[Data entries]
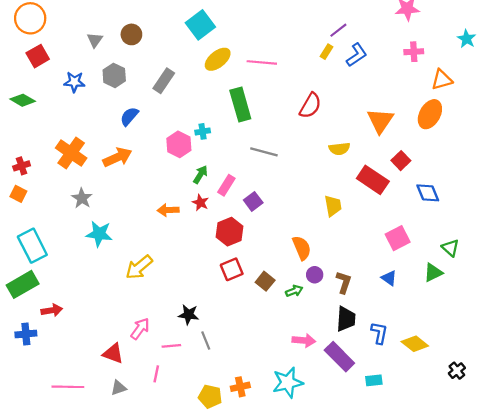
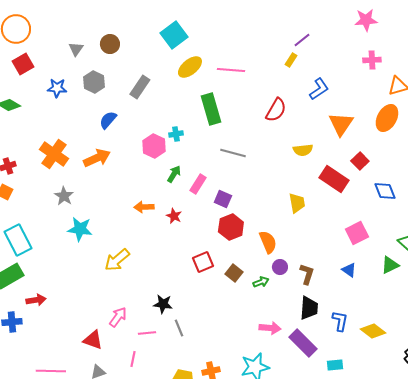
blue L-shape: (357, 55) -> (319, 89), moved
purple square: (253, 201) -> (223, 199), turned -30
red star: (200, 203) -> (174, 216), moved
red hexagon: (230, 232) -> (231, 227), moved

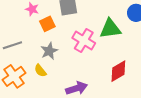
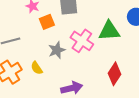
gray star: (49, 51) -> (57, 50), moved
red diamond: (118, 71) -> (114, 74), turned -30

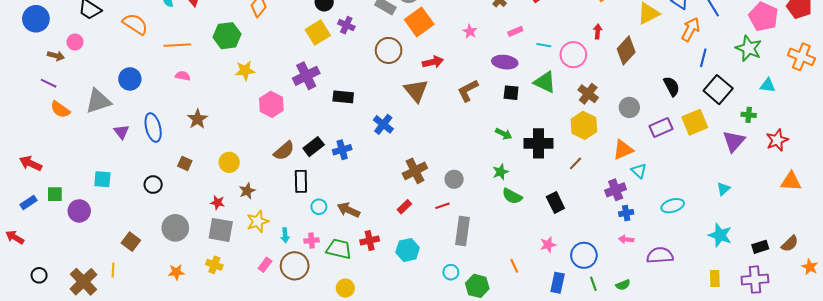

ACTIVITY
Transcribe, without alteration, each line from the one with "red hexagon: (230, 232) -> (231, 227), moved" through the last line of the data; no pictures belong in the copy.

COMPLETED EXERCISE
red hexagon: (230, 232) -> (231, 227), moved

gray star: (49, 51) -> (57, 50), moved
red diamond: (118, 71) -> (114, 74), turned -30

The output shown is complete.